- [Object correspondence data]
---

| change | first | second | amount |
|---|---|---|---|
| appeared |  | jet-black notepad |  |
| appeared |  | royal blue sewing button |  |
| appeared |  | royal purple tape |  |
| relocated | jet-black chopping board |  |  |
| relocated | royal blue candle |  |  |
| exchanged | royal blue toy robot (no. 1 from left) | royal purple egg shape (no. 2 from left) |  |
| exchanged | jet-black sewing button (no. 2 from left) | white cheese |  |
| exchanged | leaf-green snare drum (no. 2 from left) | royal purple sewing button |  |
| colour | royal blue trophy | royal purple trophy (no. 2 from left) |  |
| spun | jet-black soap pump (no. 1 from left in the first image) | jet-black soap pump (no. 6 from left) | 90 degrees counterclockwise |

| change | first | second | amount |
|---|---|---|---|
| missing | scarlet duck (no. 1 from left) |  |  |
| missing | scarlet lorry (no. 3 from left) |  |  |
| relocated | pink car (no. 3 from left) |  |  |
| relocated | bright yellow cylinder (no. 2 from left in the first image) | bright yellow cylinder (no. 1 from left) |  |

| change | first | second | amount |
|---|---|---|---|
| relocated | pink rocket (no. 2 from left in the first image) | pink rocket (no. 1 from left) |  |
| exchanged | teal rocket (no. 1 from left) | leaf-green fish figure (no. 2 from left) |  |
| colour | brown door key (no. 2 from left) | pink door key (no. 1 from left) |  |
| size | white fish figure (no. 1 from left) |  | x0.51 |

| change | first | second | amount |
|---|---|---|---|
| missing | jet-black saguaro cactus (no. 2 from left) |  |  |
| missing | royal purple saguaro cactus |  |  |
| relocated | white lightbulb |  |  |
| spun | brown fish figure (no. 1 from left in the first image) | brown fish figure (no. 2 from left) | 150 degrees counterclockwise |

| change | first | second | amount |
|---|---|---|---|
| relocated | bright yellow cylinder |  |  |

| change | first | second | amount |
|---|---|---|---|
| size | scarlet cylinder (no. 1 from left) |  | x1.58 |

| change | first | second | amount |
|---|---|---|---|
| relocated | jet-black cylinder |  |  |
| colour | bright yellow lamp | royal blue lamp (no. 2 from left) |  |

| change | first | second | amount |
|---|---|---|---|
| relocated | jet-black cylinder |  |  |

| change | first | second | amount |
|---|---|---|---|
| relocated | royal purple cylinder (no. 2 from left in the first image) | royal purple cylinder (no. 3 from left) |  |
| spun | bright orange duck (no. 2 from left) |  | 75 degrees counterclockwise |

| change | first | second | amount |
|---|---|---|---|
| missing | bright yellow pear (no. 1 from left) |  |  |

---

- [EXERCISE DETAILS]
The response must consist solely of the lines from the top of the records through the line holding "colour | royal", copied word for word.

- [SOLUTION TO THIS EXERCISE]
| change | first | second | amount |
|---|---|---|---|
| appeared |  | jet-black notepad |  |
| appeared |  | royal blue sewing button |  |
| appeared |  | royal purple tape |  |
| relocated | jet-black chopping board |  |  |
| relocated | royal blue candle |  |  |
| exchanged | royal blue toy robot (no. 1 from left) | royal purple egg shape (no. 2 from left) |  |
| exchanged | jet-black sewing button (no. 2 from left) | white cheese |  |
| exchanged | leaf-green snare drum (no. 2 from left) | royal purple sewing button |  |
| colour | royal blue trophy | royal purple trophy (no. 2 from left) |  |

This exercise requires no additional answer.